Data shown START
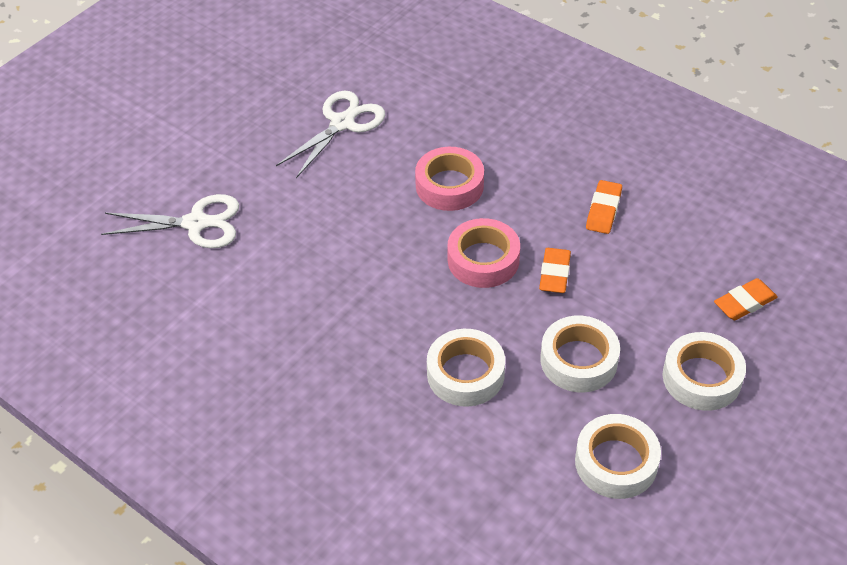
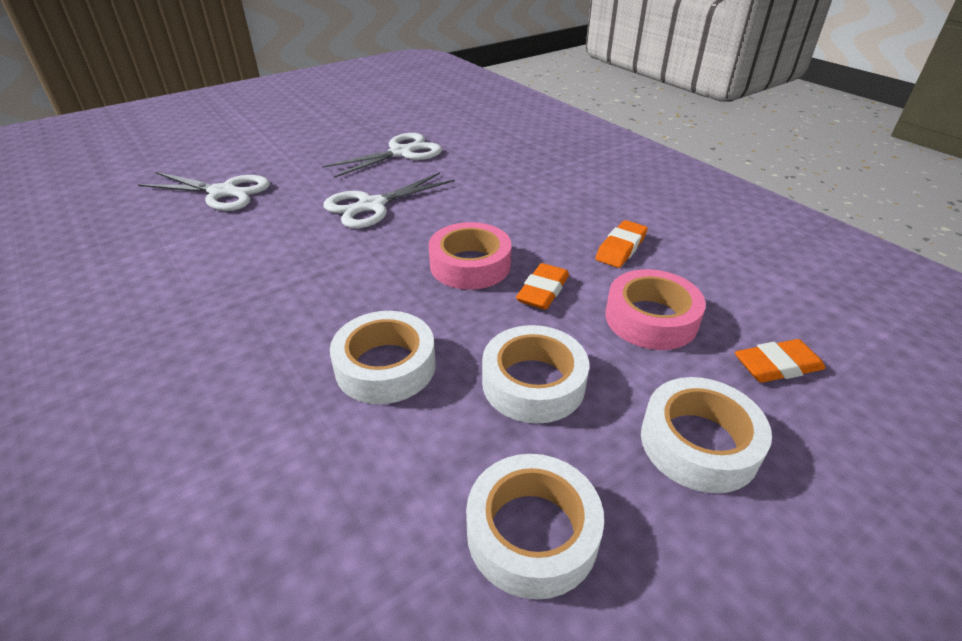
camera: 15 degrees right, 10 degrees down
(356, 208) = (371, 206): none -> white scissors
(449, 185) = (470, 205): pink tape -> pink tape (651, 318)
Data shown END
Where the data contains an image, skip the image and copy everything else exactly as it appears.

camera: 15 degrees right, 10 degrees down
(356, 208) = (371, 206): none -> white scissors
(449, 185) = (470, 205): pink tape -> pink tape (651, 318)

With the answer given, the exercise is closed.